Before-and-after object listings:

☆ ☆ ☆ ☆

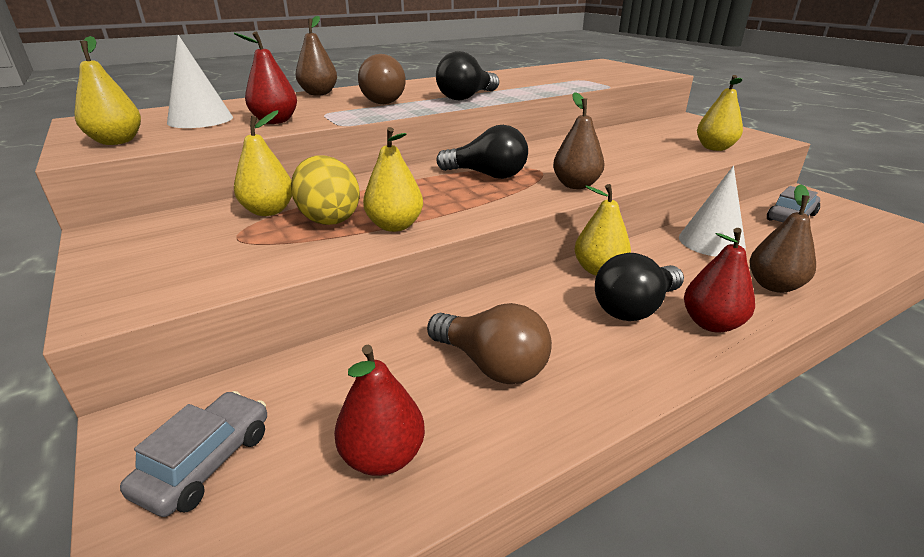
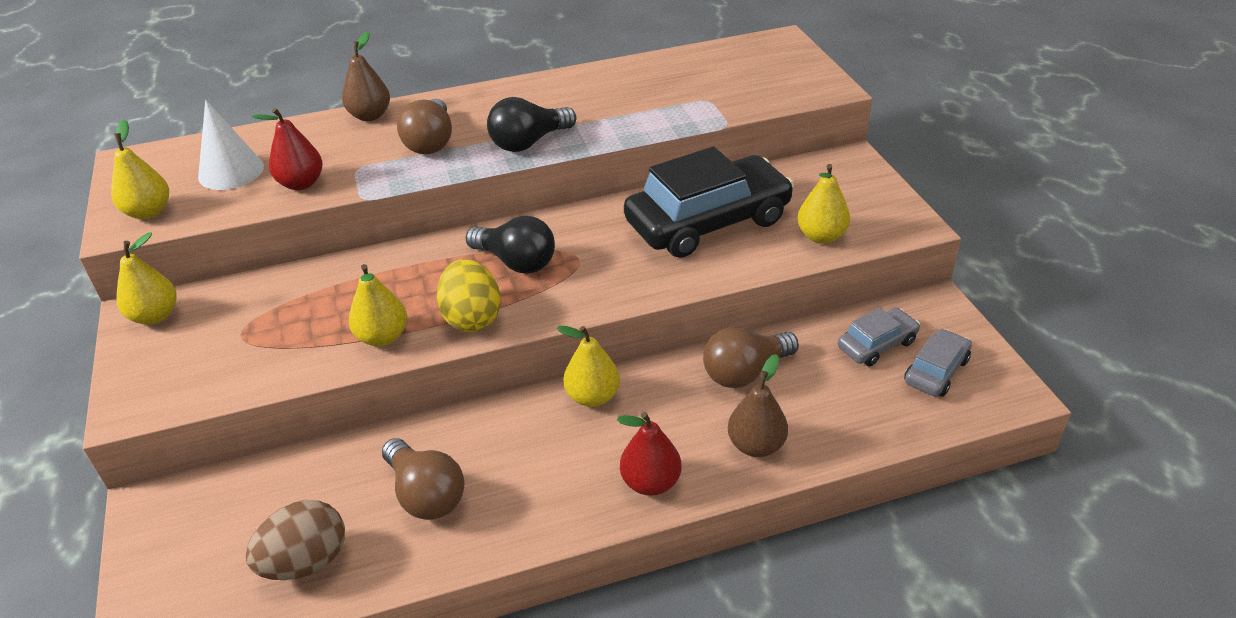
camera: 15 degrees right, 10 degrees up
grey car [120,391,267,517] -> grey car moved to [904,329,972,397]
yellow pear [234,110,292,216] -> yellow pear moved to [116,232,177,325]
yellow egg [291,156,360,225] -> yellow egg moved to [437,259,501,332]
red pear [334,345,425,476] -> brown egg [245,500,345,580]
brown pear [553,92,604,189] -> none
black light bulb [595,253,684,321] -> none
white cone [679,166,746,257] -> brown light bulb [703,327,799,388]
none -> black car [624,146,794,258]

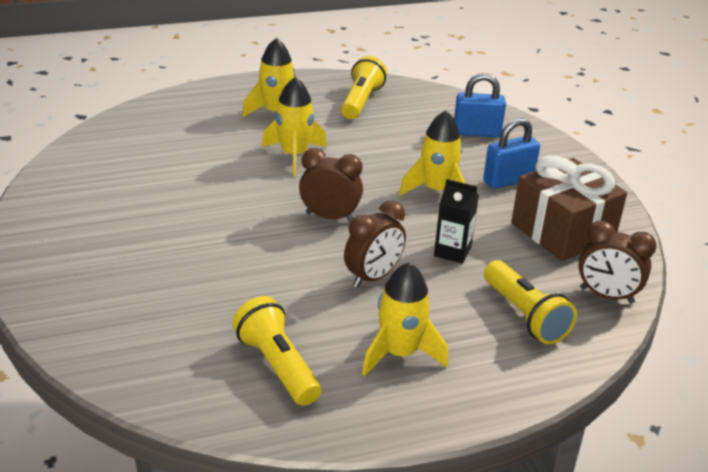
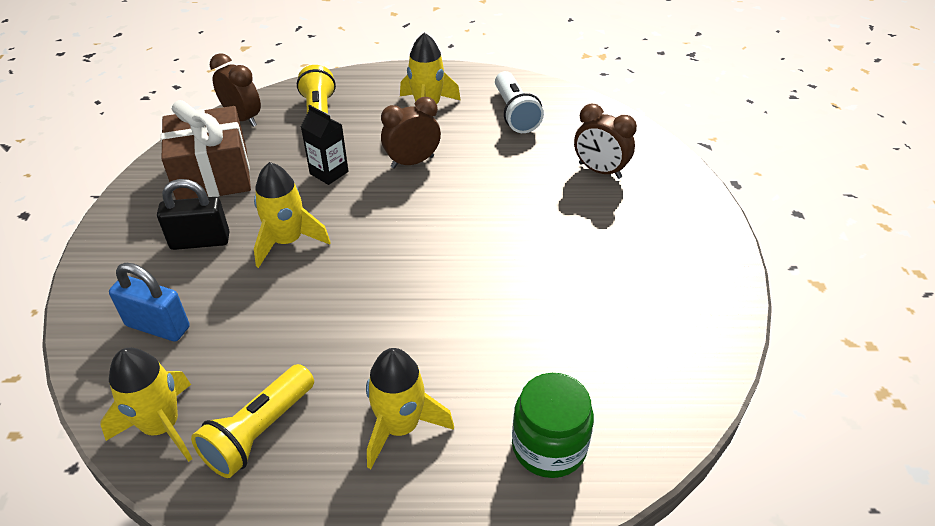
camera: 160 degrees left, 10 degrees up
yellow flashlight [232,296,321,406] -> white flashlight [495,71,544,133]
yellow rocket [262,77,327,176] -> yellow rocket moved to [100,348,192,462]
brown clock [299,148,363,222] -> brown clock moved to [574,104,637,179]
blue padlock [483,118,540,189] -> black padlock [157,179,229,250]
none -> green jar [512,373,594,478]

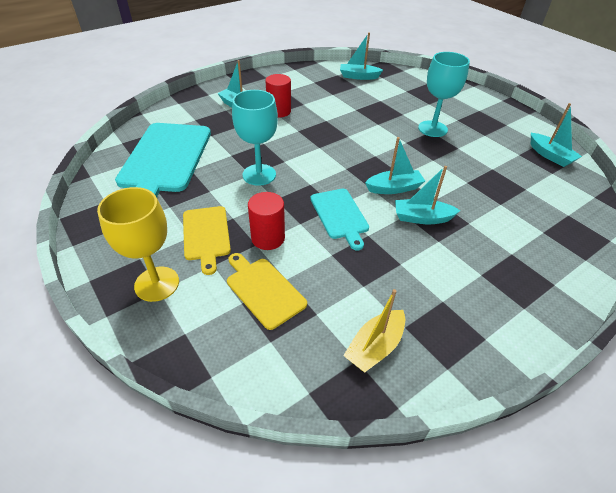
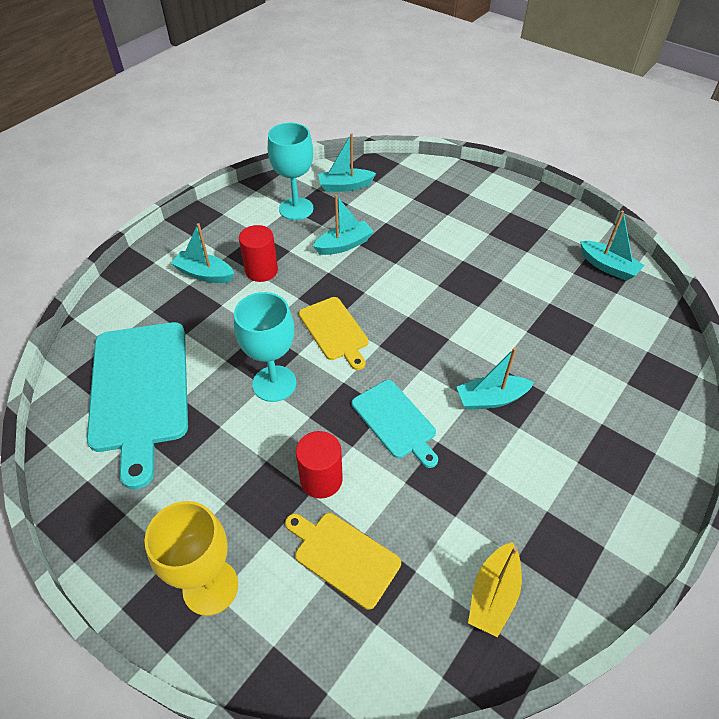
camera: 15 degrees left, 5 degrees up
yellow cutting board [183,206,231,275] -> yellow cutting board moved to [299,297,369,370]
turquoise boat [365,137,425,194] -> turquoise boat moved to [313,195,374,255]
turquoise goblet [418,52,470,137] -> turquoise goblet moved to [268,123,313,220]

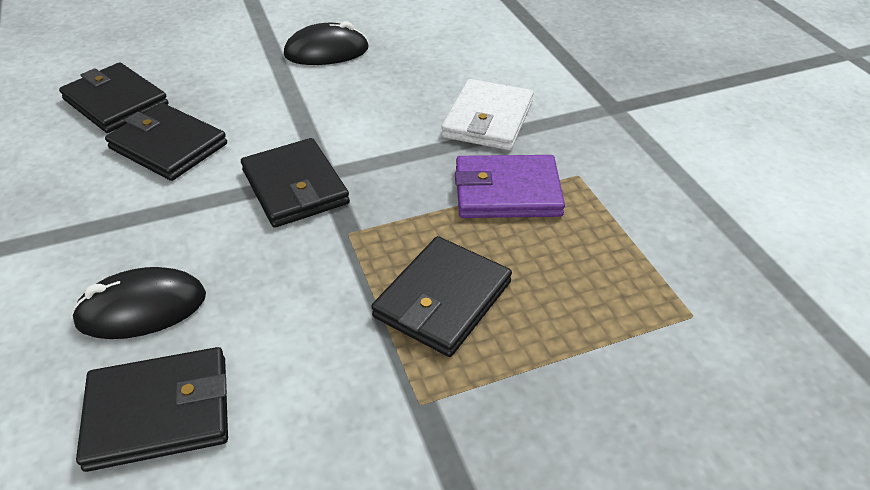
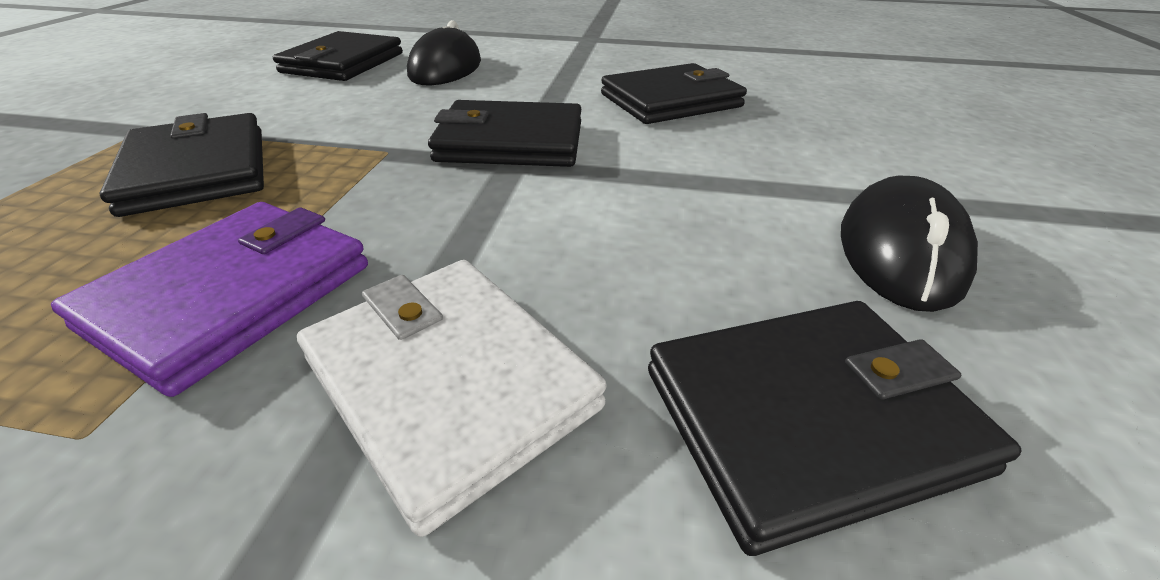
camera: 120 degrees right, 5 degrees down
black wallet [59,63,168,133] -> black wallet moved to [648,301,1022,556]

☆ ☆ ☆ ☆

TASK REQUIREMENTS:
All of the records need repeating exactly, except for the pictures.

OUTPUT FOR THIS EXERCISE:
camera: 15 degrees right, 10 degrees up
grey car [120,391,267,517] -> grey car moved to [904,329,972,397]
yellow pear [234,110,292,216] -> yellow pear moved to [116,232,177,325]
yellow egg [291,156,360,225] -> yellow egg moved to [437,259,501,332]
red pear [334,345,425,476] -> brown egg [245,500,345,580]
brown pear [553,92,604,189] -> none
black light bulb [595,253,684,321] -> none
white cone [679,166,746,257] -> brown light bulb [703,327,799,388]
none -> black car [624,146,794,258]

camera: 160 degrees left, 10 degrees up
yellow flashlight [232,296,321,406] -> white flashlight [495,71,544,133]
yellow rocket [262,77,327,176] -> yellow rocket moved to [100,348,192,462]
brown clock [299,148,363,222] -> brown clock moved to [574,104,637,179]
blue padlock [483,118,540,189] -> black padlock [157,179,229,250]
none -> green jar [512,373,594,478]

camera: 15 degrees left, 5 degrees up
yellow cutting board [183,206,231,275] -> yellow cutting board moved to [299,297,369,370]
turquoise boat [365,137,425,194] -> turquoise boat moved to [313,195,374,255]
turquoise goblet [418,52,470,137] -> turquoise goblet moved to [268,123,313,220]

camera: 120 degrees right, 5 degrees down
black wallet [59,63,168,133] -> black wallet moved to [648,301,1022,556]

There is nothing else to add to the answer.